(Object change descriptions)

.....

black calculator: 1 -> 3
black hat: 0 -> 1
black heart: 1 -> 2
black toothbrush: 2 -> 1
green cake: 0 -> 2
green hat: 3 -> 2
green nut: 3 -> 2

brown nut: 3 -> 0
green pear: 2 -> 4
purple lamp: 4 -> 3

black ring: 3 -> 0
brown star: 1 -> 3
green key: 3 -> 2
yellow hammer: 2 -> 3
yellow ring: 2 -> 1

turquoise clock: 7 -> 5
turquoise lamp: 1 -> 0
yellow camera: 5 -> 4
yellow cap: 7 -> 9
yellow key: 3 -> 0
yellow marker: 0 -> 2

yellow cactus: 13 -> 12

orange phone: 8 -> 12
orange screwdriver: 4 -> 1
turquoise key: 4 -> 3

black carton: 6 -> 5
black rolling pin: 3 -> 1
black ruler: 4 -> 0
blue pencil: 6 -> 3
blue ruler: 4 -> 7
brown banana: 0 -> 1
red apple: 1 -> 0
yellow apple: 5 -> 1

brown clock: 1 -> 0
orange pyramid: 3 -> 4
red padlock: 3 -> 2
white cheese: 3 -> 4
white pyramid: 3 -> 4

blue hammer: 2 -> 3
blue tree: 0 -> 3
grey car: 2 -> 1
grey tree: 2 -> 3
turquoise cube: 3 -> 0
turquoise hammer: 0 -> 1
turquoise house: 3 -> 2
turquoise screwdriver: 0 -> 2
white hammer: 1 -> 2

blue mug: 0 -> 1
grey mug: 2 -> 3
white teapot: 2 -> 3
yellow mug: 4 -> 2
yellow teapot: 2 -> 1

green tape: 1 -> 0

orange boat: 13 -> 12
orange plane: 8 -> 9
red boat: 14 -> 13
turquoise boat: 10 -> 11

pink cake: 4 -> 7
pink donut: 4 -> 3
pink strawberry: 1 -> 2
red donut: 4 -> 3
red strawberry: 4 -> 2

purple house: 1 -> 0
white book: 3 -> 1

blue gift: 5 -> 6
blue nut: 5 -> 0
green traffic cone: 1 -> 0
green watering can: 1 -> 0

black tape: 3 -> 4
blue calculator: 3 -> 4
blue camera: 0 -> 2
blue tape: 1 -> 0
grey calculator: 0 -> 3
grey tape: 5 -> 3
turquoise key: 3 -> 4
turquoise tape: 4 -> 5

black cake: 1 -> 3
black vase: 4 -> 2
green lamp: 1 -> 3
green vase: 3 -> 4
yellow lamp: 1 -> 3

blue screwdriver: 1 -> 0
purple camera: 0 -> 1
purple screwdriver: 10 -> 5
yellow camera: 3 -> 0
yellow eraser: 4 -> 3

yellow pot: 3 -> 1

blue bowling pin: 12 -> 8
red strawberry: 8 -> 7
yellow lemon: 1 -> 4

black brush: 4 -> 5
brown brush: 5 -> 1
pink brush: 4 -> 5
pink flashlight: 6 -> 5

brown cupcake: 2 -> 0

.....

To do >> Output exactly the span of lines beginning at the first line of the records and ending at the line that holds "yellow key: 3 -> 0", inclusive, with no other text.

Task solution >>
black calculator: 1 -> 3
black hat: 0 -> 1
black heart: 1 -> 2
black toothbrush: 2 -> 1
green cake: 0 -> 2
green hat: 3 -> 2
green nut: 3 -> 2

brown nut: 3 -> 0
green pear: 2 -> 4
purple lamp: 4 -> 3

black ring: 3 -> 0
brown star: 1 -> 3
green key: 3 -> 2
yellow hammer: 2 -> 3
yellow ring: 2 -> 1

turquoise clock: 7 -> 5
turquoise lamp: 1 -> 0
yellow camera: 5 -> 4
yellow cap: 7 -> 9
yellow key: 3 -> 0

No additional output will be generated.